(Extracted data entries)

= = = = = = =

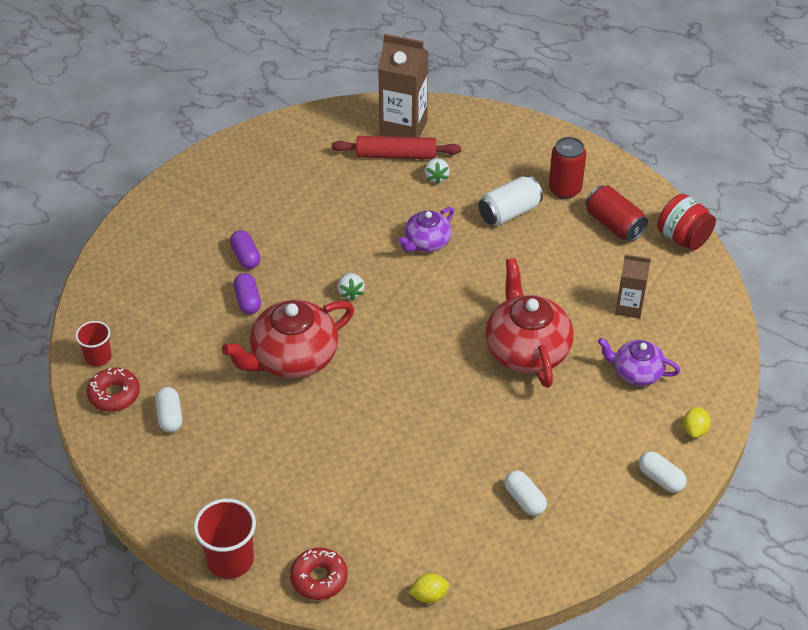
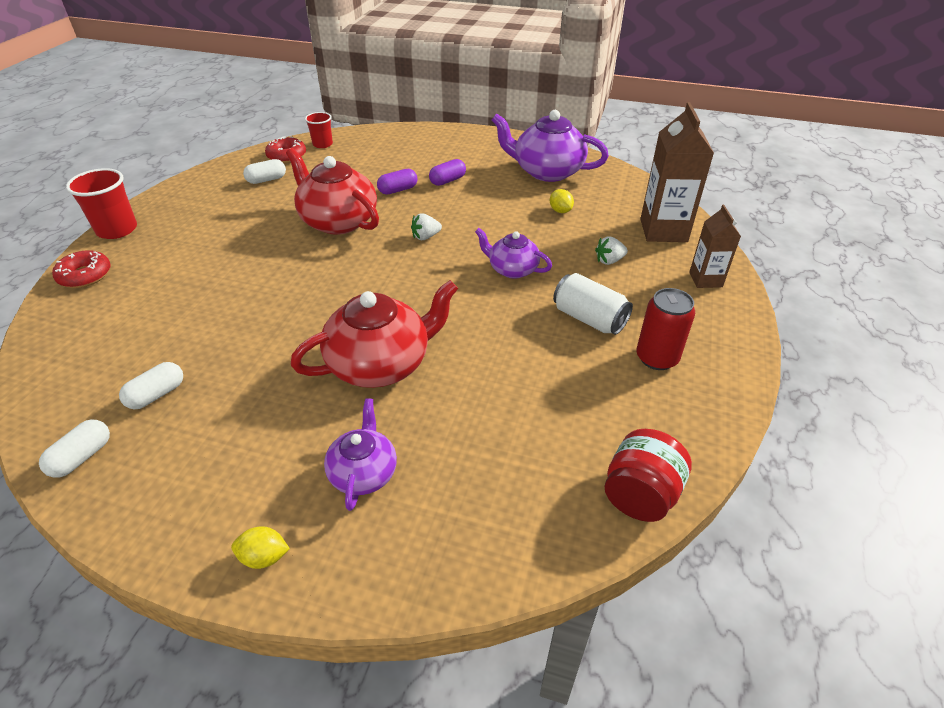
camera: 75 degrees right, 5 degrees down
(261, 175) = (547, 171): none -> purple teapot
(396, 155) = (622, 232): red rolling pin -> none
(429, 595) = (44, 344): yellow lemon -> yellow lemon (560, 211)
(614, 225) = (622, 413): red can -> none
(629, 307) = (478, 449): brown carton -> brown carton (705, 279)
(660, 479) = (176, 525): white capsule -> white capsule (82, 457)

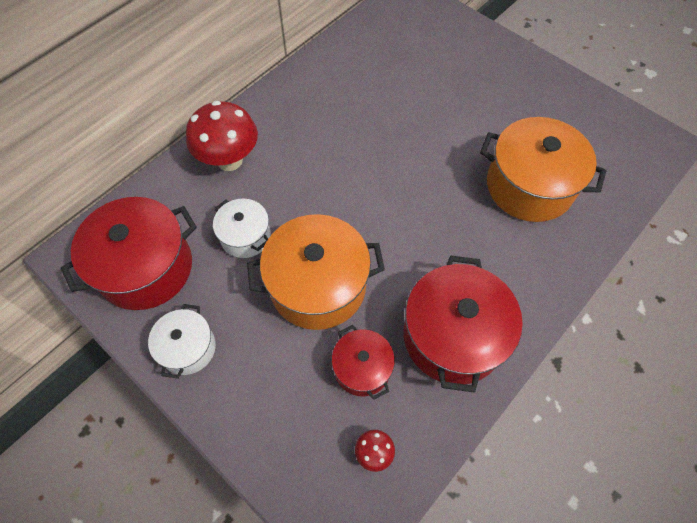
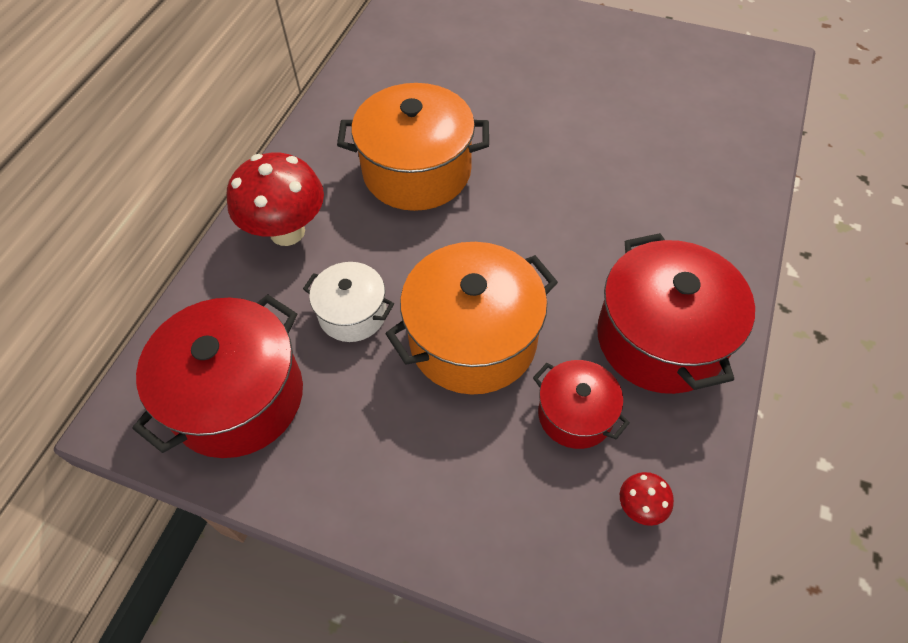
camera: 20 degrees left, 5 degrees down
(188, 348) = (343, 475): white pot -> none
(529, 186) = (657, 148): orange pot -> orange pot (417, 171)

= = = = = = =

The result should be an exact copy of every entry above, with no pictures included.

camera: 75 degrees right, 5 degrees down
(261, 175) = (547, 171): none -> purple teapot
(396, 155) = (622, 232): red rolling pin -> none
(429, 595) = (44, 344): yellow lemon -> yellow lemon (560, 211)
(614, 225) = (622, 413): red can -> none
(629, 307) = (478, 449): brown carton -> brown carton (705, 279)
(660, 479) = (176, 525): white capsule -> white capsule (82, 457)

camera: 20 degrees left, 5 degrees down
(188, 348) = (343, 475): white pot -> none
(529, 186) = (657, 148): orange pot -> orange pot (417, 171)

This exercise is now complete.